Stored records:
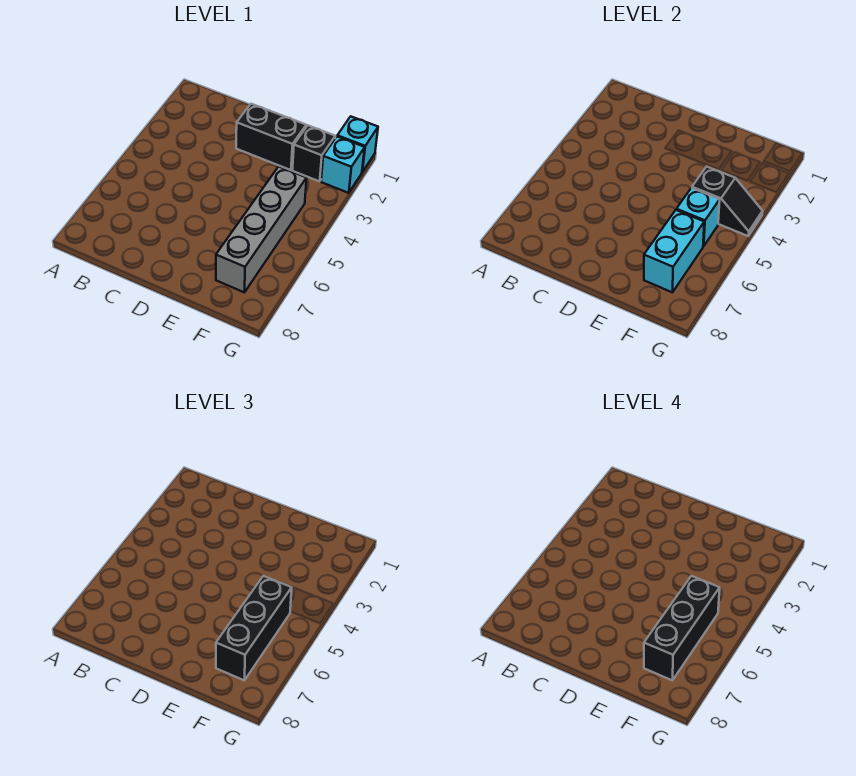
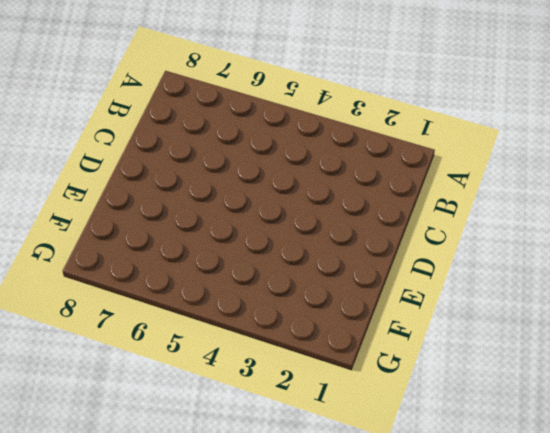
none -> black 1x2 brick [236,104,306,170]
none -> black 1x1 brick [292,126,335,181]

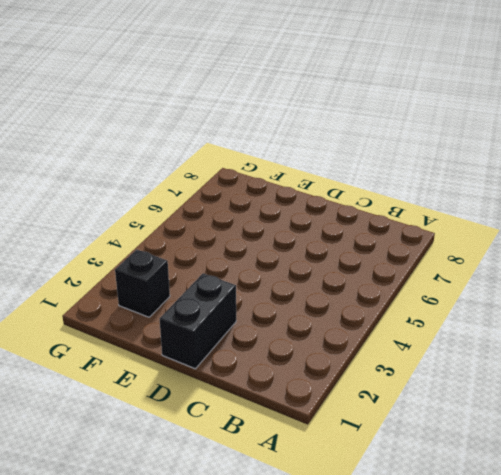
black 1x2 brick [160,273,236,369] -> black 1x2 brick turned to [236,104,306,170]
none -> grey 1x4 brick [216,167,307,292]
none -> cyan 1x1 brick [337,116,378,172]

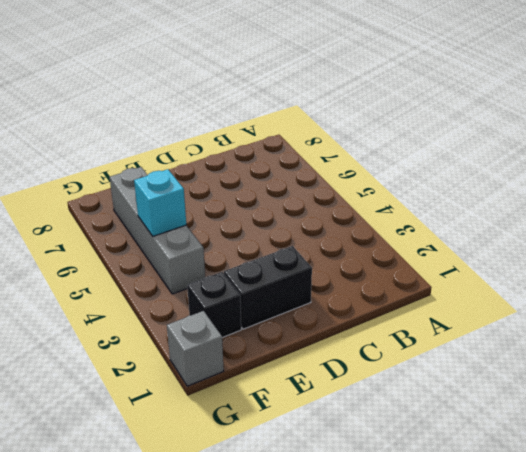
grey 1x1 brick [167,311,224,386] -> cyan 1x1 brick [337,116,378,172]
none -> cyan 1x1 brick [321,137,365,193]
none -> black 1x2 slope [692,167,763,236]

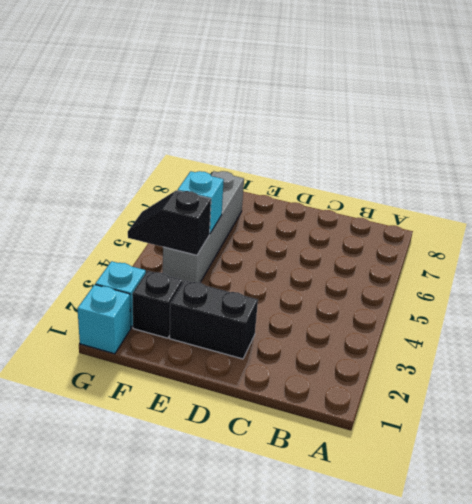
none -> cyan 1x2 brick [644,210,704,292]
none -> black 1x3 brick [216,576,292,680]

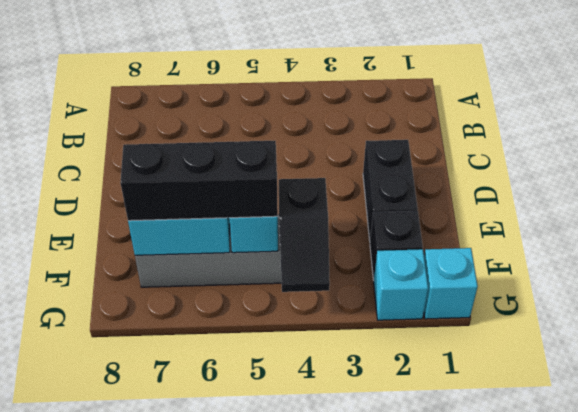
none -> black 1x3 brick [644,576,720,680]

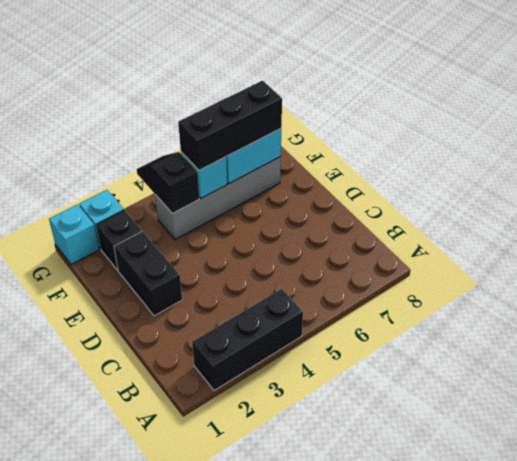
black 1x3 brick [192,289,303,391] -> black 1x3 brick moved to [644,576,720,680]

Exercise goal:
Transcribe the entries above word for word, but leave every picture out of your copy.

Result for this task:
none -> black 1x2 brick [236,104,306,170]
none -> black 1x1 brick [292,126,335,181]

black 1x2 brick [160,273,236,369] -> black 1x2 brick turned to [236,104,306,170]
none -> grey 1x4 brick [216,167,307,292]
none -> cyan 1x1 brick [337,116,378,172]

grey 1x1 brick [167,311,224,386] -> cyan 1x1 brick [337,116,378,172]
none -> cyan 1x1 brick [321,137,365,193]
none -> black 1x2 slope [692,167,763,236]

none -> cyan 1x2 brick [644,210,704,292]
none -> black 1x3 brick [216,576,292,680]

none -> black 1x3 brick [644,576,720,680]

black 1x3 brick [192,289,303,391] -> black 1x3 brick moved to [644,576,720,680]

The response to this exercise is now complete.